::: Material

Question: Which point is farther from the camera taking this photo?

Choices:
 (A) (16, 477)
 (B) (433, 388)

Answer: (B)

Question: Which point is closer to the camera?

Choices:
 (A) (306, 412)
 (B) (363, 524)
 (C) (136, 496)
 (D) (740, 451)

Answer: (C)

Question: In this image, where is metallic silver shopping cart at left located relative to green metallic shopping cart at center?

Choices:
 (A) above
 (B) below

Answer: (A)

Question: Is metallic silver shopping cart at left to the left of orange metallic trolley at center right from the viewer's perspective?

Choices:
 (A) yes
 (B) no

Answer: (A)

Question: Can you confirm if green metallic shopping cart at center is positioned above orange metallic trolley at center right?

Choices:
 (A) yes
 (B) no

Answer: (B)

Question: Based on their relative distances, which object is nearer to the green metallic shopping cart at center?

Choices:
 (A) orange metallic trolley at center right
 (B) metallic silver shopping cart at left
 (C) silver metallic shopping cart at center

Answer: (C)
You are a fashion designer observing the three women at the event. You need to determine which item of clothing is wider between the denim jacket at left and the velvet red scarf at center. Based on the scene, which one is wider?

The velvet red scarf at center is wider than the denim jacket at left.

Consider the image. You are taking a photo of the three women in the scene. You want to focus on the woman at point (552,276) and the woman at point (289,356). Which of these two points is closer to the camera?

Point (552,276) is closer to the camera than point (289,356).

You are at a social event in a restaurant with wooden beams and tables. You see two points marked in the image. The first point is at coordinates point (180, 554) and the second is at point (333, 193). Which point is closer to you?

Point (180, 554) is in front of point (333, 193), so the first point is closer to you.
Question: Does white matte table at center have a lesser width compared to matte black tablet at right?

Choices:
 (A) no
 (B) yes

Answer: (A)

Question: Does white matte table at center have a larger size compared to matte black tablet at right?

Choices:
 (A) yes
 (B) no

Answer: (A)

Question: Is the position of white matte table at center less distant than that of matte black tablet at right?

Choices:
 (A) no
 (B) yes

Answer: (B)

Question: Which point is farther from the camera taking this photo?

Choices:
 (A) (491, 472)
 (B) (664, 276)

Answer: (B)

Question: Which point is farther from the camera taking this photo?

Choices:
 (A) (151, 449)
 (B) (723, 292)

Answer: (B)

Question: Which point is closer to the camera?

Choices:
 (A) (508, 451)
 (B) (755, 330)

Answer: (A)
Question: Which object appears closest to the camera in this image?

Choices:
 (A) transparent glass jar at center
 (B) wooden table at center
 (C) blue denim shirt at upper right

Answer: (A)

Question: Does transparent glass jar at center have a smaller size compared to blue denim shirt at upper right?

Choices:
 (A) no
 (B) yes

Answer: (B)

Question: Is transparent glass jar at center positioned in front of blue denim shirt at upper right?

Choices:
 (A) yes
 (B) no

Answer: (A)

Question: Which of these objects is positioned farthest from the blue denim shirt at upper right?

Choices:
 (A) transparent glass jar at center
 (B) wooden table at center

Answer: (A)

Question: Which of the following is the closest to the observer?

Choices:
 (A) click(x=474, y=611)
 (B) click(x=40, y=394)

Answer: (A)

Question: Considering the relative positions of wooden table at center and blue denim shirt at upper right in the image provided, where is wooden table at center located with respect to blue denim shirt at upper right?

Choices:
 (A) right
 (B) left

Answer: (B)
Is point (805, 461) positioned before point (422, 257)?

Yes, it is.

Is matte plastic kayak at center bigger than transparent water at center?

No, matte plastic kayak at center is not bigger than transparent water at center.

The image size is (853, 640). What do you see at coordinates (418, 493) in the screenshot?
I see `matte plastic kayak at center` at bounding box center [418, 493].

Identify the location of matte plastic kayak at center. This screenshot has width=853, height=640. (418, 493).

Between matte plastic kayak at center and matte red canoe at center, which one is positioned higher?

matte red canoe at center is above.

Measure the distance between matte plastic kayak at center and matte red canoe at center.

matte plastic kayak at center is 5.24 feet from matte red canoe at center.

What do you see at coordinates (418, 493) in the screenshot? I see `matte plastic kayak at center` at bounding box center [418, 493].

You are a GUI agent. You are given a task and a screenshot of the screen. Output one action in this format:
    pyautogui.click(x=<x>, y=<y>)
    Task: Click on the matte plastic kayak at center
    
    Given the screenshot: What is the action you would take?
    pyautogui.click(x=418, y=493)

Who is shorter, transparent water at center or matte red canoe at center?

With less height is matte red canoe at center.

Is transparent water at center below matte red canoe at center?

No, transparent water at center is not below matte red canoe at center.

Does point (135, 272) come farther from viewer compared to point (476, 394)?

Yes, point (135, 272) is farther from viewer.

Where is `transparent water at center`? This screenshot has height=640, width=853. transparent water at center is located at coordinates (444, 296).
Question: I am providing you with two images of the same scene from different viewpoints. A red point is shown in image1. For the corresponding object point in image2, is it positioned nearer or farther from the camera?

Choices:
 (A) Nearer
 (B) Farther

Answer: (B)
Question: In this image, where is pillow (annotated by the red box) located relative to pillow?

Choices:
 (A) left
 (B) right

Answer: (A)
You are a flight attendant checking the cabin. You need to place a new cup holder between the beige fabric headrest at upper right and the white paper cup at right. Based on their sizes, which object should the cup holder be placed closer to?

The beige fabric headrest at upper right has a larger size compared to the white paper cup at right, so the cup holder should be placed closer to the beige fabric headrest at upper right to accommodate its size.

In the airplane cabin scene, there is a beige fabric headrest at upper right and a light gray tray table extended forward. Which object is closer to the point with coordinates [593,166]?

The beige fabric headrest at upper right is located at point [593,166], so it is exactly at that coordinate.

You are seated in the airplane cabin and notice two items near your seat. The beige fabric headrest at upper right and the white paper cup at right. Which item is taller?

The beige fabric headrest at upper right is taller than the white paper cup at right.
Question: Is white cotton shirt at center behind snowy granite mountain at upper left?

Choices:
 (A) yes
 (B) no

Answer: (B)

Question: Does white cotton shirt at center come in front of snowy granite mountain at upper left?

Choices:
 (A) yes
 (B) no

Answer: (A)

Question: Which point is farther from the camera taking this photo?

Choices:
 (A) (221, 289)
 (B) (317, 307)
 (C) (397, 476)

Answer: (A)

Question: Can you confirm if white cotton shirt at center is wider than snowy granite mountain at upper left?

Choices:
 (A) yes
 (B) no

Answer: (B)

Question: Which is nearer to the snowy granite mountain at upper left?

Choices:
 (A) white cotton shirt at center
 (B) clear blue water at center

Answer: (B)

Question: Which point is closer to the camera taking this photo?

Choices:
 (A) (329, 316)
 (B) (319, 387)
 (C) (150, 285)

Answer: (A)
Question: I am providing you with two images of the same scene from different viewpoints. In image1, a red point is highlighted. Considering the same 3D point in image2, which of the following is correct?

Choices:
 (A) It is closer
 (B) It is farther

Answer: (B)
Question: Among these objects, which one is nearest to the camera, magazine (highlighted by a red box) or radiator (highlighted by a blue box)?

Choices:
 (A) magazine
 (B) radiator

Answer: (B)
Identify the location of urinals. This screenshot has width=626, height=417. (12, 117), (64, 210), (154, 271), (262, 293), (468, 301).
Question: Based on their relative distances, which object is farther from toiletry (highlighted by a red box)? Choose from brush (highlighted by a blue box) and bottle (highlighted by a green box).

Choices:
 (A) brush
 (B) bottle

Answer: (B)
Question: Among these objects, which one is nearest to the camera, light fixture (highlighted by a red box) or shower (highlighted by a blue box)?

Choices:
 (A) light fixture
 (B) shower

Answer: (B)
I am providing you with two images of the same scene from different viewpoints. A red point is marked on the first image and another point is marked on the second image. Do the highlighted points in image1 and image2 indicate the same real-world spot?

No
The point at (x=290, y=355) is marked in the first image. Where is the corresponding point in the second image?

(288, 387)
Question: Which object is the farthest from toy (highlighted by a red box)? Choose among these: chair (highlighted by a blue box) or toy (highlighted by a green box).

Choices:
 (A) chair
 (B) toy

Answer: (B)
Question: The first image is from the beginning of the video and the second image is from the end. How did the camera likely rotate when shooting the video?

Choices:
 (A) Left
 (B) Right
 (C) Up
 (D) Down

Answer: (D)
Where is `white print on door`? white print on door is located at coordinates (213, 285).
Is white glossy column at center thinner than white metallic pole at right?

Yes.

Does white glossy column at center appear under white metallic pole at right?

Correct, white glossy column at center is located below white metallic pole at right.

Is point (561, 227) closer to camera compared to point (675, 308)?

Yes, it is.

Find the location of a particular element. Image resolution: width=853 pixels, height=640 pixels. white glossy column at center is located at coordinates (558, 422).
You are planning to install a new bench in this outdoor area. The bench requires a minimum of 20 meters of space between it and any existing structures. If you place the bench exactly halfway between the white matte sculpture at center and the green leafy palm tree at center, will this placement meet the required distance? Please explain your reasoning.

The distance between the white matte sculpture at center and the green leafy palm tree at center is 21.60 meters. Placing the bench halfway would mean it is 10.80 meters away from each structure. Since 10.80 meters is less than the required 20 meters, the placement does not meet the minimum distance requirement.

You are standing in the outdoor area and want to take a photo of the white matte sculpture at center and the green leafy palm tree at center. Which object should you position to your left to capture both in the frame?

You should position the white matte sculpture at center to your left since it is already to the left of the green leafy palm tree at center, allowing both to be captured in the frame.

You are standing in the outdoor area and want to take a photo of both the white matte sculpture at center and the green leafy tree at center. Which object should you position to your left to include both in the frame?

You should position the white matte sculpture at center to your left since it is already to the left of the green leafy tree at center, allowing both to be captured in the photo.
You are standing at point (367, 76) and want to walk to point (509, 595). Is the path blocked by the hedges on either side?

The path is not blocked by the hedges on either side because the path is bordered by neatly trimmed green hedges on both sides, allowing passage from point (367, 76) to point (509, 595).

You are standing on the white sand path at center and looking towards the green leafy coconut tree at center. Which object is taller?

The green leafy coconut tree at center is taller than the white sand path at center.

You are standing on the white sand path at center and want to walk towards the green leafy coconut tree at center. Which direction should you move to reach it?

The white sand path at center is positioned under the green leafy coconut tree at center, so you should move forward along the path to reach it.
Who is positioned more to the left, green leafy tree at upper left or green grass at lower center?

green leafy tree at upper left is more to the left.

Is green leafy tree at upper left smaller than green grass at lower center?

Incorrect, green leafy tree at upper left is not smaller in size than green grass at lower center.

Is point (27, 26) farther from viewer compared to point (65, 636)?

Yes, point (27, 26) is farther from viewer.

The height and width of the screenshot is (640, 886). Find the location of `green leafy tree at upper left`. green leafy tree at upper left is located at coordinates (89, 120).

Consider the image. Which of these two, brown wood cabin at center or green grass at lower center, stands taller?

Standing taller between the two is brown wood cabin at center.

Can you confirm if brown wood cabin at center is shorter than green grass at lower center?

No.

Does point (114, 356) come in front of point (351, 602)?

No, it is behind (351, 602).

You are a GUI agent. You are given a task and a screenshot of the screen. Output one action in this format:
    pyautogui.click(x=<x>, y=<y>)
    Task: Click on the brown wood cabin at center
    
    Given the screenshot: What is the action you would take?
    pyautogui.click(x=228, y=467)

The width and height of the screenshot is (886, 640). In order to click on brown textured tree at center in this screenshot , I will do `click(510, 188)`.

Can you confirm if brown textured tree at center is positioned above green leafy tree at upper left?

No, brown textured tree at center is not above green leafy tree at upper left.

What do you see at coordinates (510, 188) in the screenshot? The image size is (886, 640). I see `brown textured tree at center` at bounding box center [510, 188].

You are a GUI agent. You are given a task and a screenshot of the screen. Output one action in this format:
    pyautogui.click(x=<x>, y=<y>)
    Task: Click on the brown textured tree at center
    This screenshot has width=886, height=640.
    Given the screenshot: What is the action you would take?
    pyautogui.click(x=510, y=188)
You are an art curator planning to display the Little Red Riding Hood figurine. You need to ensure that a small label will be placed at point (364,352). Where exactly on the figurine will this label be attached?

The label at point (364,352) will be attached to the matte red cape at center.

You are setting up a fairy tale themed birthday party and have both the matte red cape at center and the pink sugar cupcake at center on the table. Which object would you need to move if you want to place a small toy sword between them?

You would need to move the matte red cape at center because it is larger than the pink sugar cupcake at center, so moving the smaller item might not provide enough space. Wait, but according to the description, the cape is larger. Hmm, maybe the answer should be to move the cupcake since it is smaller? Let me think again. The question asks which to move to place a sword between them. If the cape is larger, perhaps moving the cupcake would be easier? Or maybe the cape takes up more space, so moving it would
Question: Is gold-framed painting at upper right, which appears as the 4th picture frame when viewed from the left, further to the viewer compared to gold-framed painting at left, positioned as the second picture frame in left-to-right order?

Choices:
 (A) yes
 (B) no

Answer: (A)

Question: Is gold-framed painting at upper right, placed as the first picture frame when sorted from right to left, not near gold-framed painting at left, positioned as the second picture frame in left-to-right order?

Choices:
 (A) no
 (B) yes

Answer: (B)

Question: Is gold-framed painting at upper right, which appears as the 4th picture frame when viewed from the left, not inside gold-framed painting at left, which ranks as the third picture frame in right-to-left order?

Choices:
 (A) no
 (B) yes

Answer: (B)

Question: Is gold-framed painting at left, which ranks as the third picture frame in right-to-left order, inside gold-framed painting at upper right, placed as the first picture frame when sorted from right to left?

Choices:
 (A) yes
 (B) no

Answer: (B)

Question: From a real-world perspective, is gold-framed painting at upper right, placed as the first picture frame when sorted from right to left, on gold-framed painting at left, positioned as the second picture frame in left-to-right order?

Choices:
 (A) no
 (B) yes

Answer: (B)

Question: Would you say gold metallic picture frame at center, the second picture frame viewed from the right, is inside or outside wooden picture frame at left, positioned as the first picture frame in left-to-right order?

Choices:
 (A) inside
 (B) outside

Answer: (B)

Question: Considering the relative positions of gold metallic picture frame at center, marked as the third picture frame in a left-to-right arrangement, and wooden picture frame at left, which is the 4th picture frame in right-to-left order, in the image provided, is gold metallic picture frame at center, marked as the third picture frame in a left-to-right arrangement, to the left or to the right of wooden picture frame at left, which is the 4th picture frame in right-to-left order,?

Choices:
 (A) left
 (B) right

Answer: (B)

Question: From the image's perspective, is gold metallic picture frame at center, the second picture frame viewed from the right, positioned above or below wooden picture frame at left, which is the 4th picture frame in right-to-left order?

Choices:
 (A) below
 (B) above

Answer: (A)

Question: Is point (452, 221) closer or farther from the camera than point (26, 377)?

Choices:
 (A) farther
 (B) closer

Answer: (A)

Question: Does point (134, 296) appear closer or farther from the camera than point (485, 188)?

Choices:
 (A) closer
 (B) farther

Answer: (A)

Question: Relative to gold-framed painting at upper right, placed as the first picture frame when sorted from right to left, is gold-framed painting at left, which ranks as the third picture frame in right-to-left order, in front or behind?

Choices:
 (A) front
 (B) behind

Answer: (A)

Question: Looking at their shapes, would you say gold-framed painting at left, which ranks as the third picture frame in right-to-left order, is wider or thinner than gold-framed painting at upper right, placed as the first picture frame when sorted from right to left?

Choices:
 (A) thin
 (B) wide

::::::

Aim of the task:
Return every line above that contains the string "tablet", matching case exactly.

Output:
Question: Does white matte table at center have a lesser width compared to matte black tablet at right?
Question: Does white matte table at center have a larger size compared to matte black tablet at right?
Question: Is the position of white matte table at center less distant than that of matte black tablet at right?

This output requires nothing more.